WHAT TO WORK ON — Repeat exactly the lines running from the first line of the data to the line containing "drum [347 91]", both ends included, and nothing else; drop the pictures.

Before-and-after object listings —
+-------+

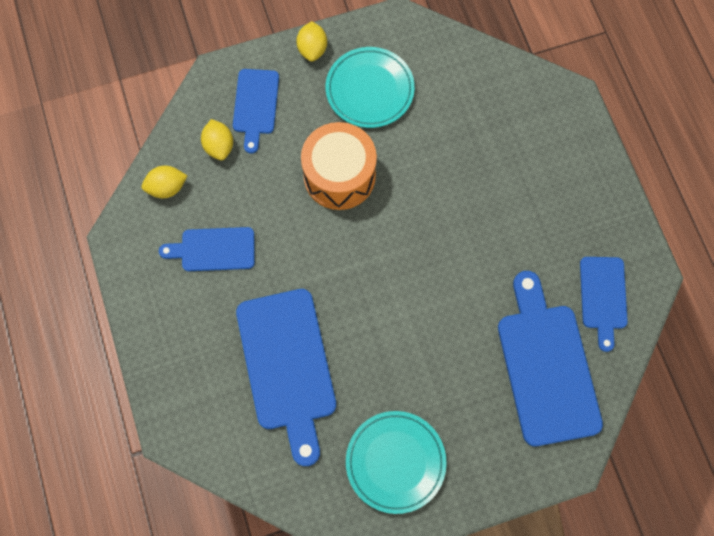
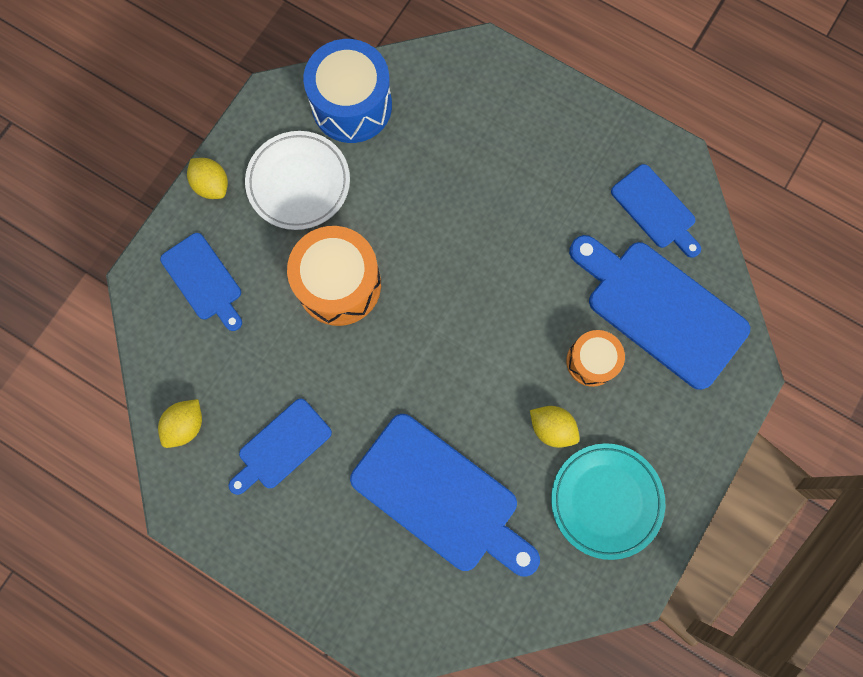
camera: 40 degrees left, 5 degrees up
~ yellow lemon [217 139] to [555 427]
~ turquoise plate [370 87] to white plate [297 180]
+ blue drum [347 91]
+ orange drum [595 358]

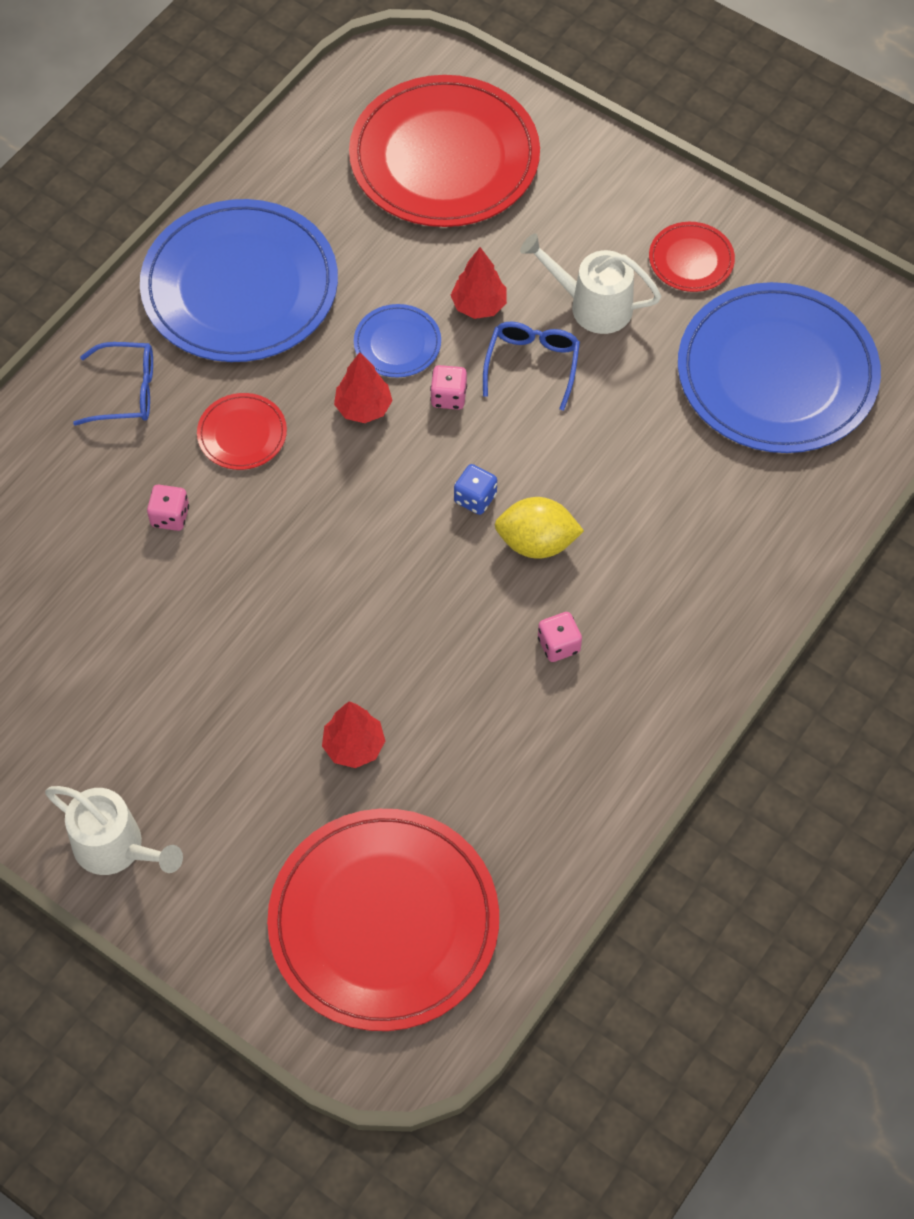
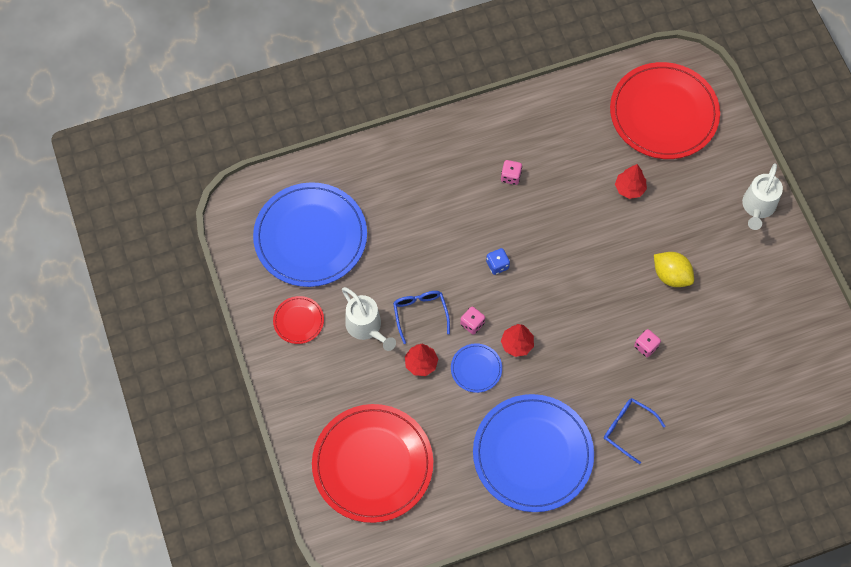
camera: 145 degrees left, 5 degrees up
~ white watering can [114 830] = [762 196] 135 degrees counterclockwise
- red plate [242 431]
~ blue glasses [531 366] = [421 317] 120 degrees clockwise
~ yellow lemon [539 528] to [674 269]

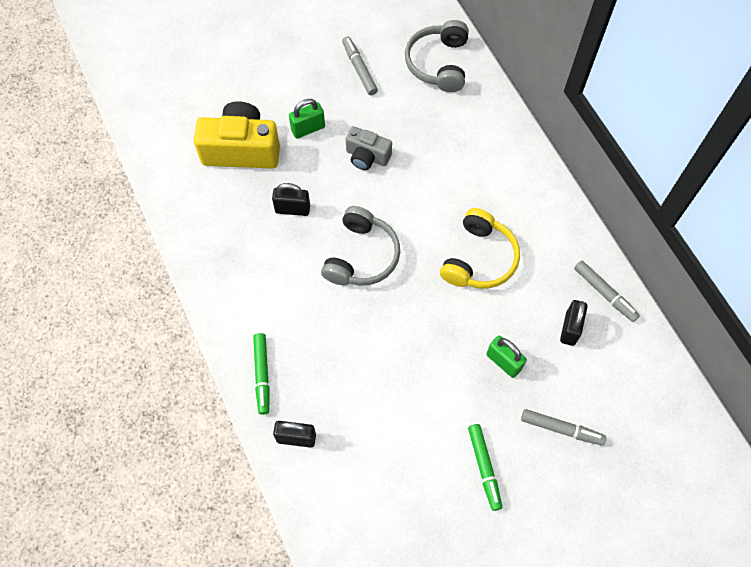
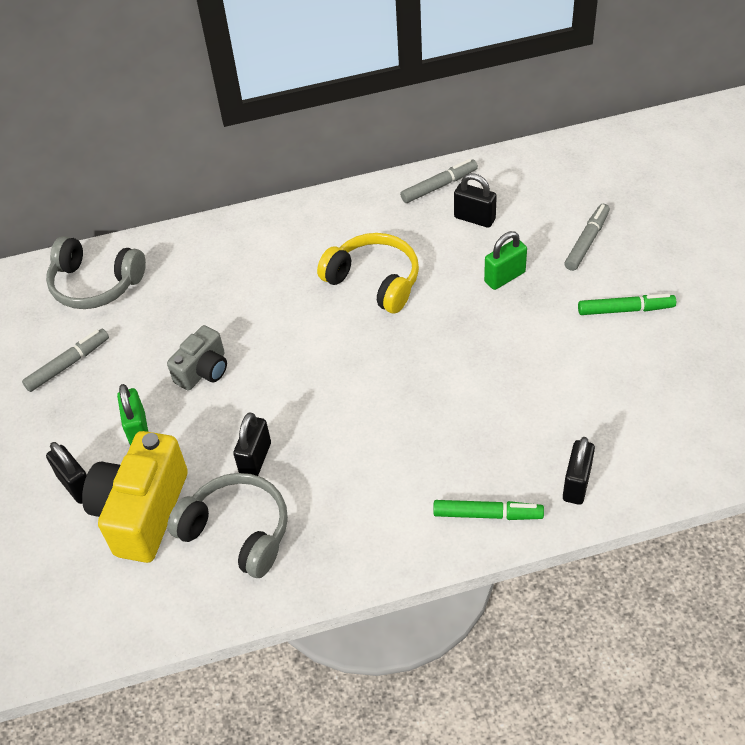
camera: 75 degrees left, 15 degrees down
~ grey headphones [360 246] to [227 525]
~ grey marker [360 65] = [65 360] 150 degrees clockwise
+ black padlock [66 473]

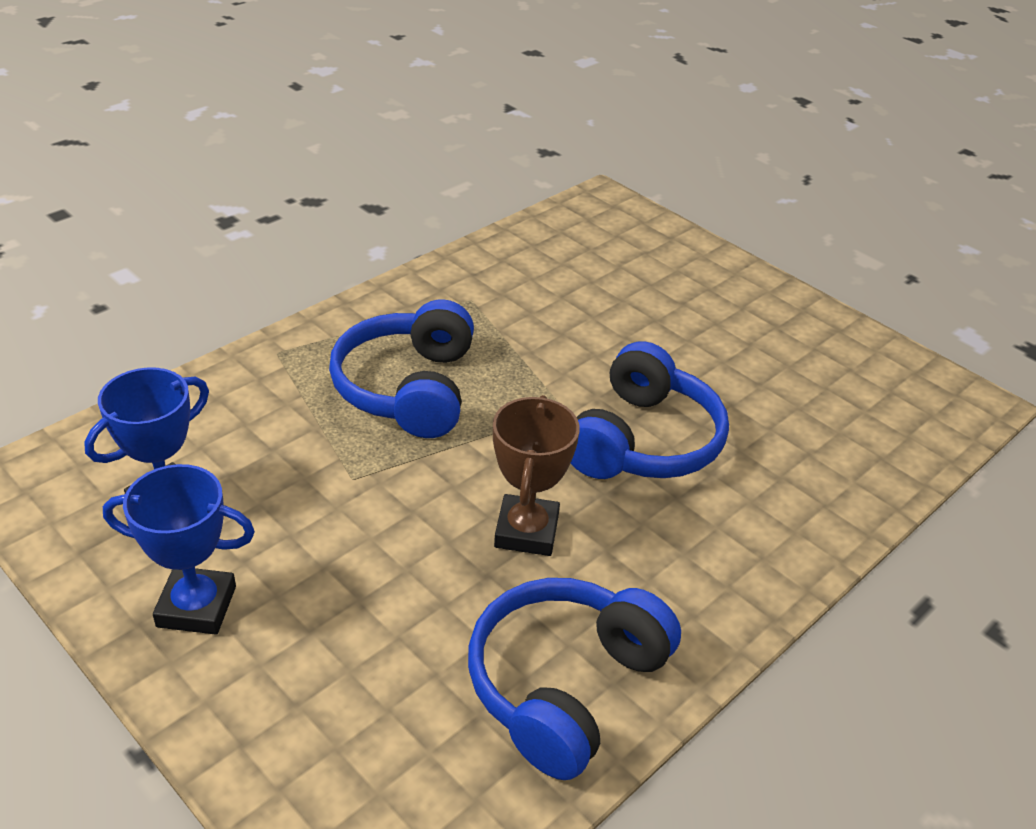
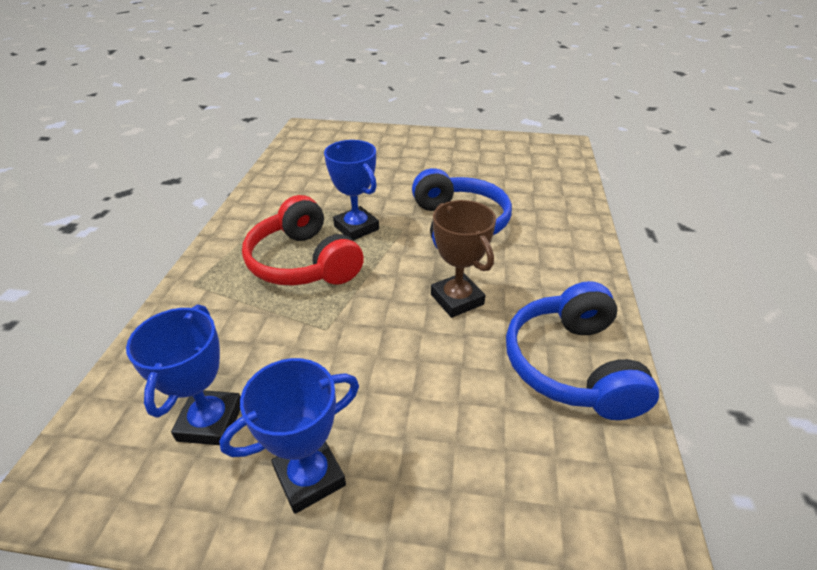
camera: 35 degrees left, 0 degrees up
~ blue headphones [401 368] to red headphones [303 240]
+ blue trophy [351 190]

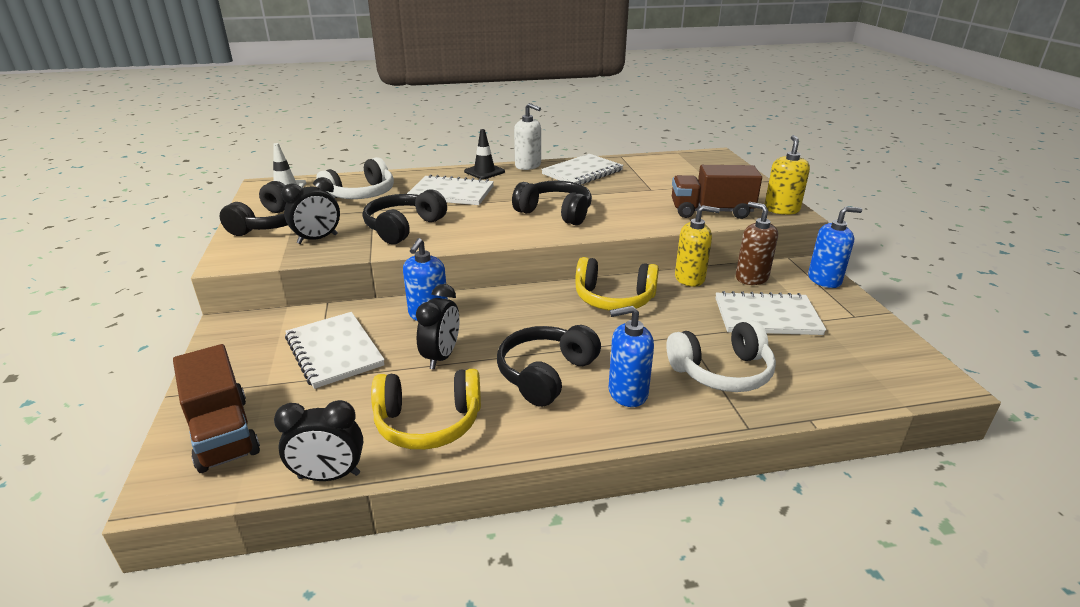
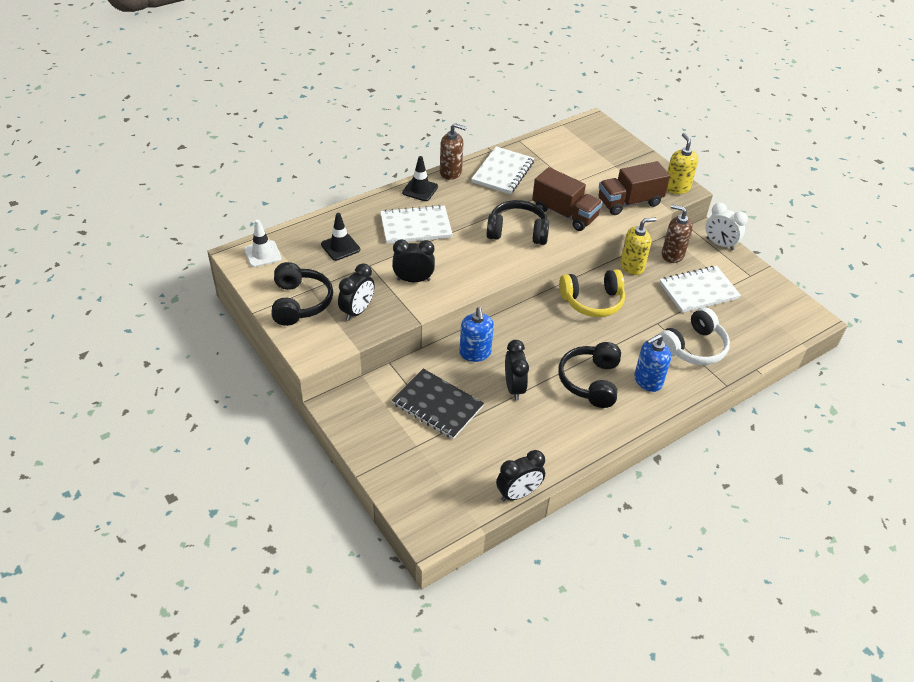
camera: 25 degrees left, 15 degrees up
~ brown truck [216 408] to [567 199]
~ white notebook [335 350] to black notebook [438 404]
~ white headphones [355 178] to black traffic cone [340 237]
~ black headphones [405 216] to black clock [413 260]
- yellow headphones [426 409]
~ white soap dispenser [527 136] to brown soap dispenser [453 151]
~ blue soap dispenser [835 247] to white clock [727 226]

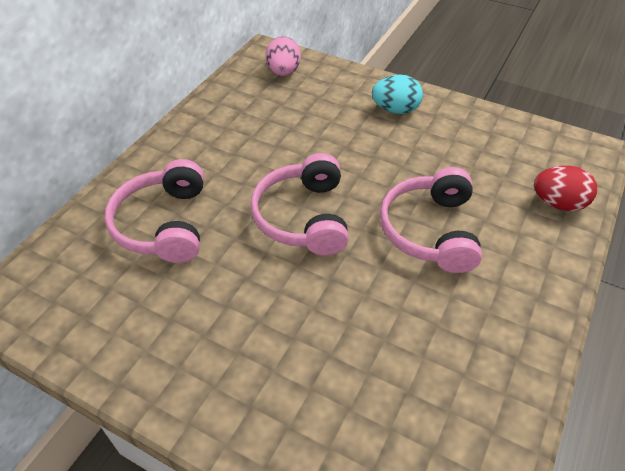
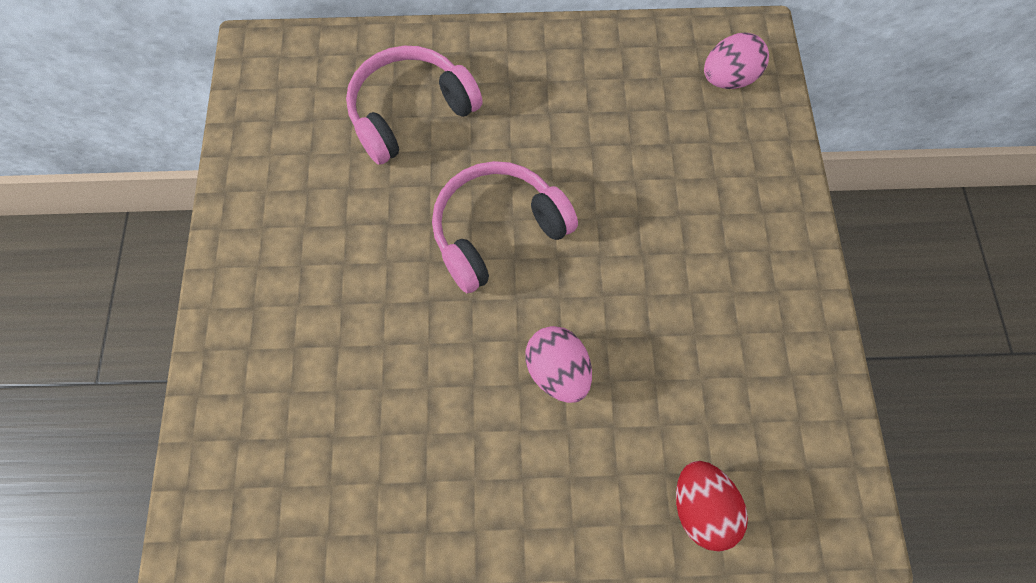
camera: 60 degrees right, 20 degrees up
- turquoise egg [397 94]
~ pink headphones [431 220] to pink egg [558 364]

+-------+

ANSWER —
camera: 40 degrees left, 5 degrees up
~ yellow lemon [217 139] to [555 427]
~ turquoise plate [370 87] to white plate [297 180]
+ blue drum [347 91]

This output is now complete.